***** RECORDS PROVIDED *****

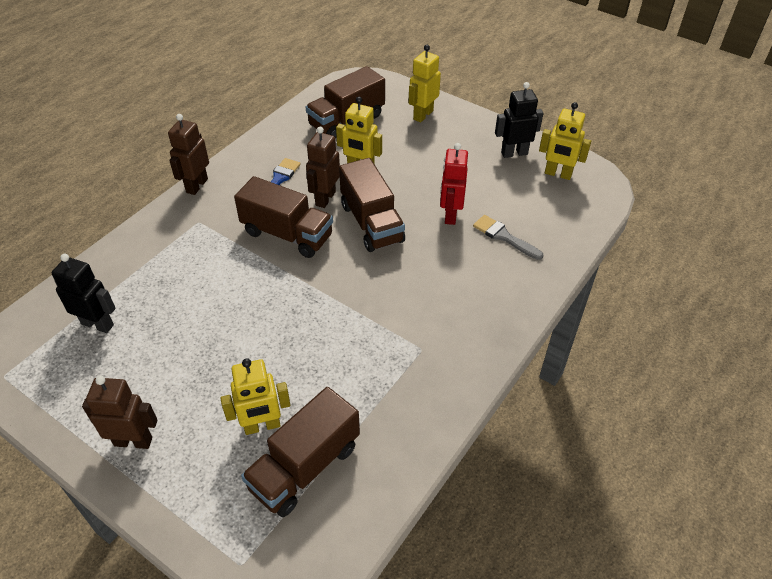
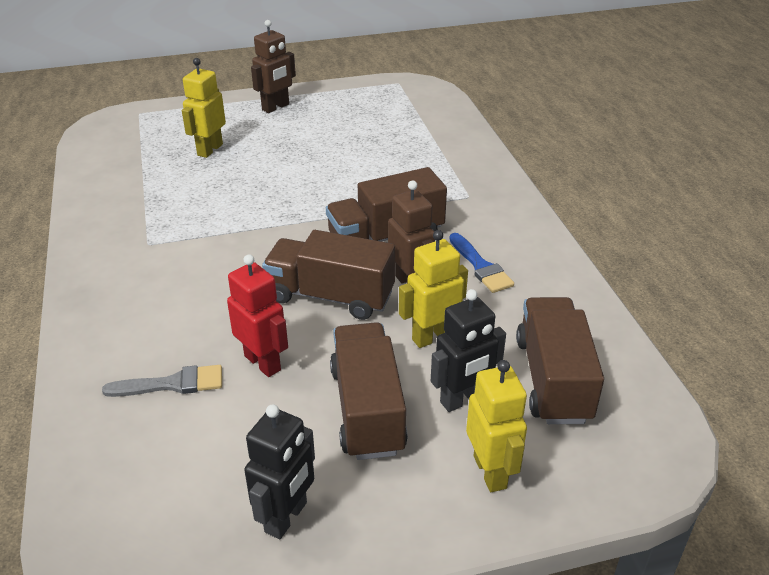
camera: 130 degrees right, 10 degrees down
(98, 324) = (400, 121): black robot -> black robot (462, 400)
(196, 185) = (530, 214): brown robot -> none
(305, 467) = (154, 153): brown truck -> brown truck (367, 409)
(558, 174) = (185, 533): yellow robot -> none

*****

Exactly as they appear, print the lines from the one holding "(98, 324) = (400, 121): black" through the final line of the entries, and no others.

◆ **ANSWER TO THE EXERCISE**
(98, 324) = (400, 121): black robot -> black robot (462, 400)
(196, 185) = (530, 214): brown robot -> none
(305, 467) = (154, 153): brown truck -> brown truck (367, 409)
(558, 174) = (185, 533): yellow robot -> none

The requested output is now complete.